== Data supplied ==
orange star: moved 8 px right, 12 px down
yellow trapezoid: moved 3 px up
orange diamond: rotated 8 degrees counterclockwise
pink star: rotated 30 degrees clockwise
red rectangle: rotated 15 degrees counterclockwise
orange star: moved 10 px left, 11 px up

== What you are asked to do ==
Count the lines in the entries above that contain the word "orange", matching case, and give only that number.

== Task solution ==
3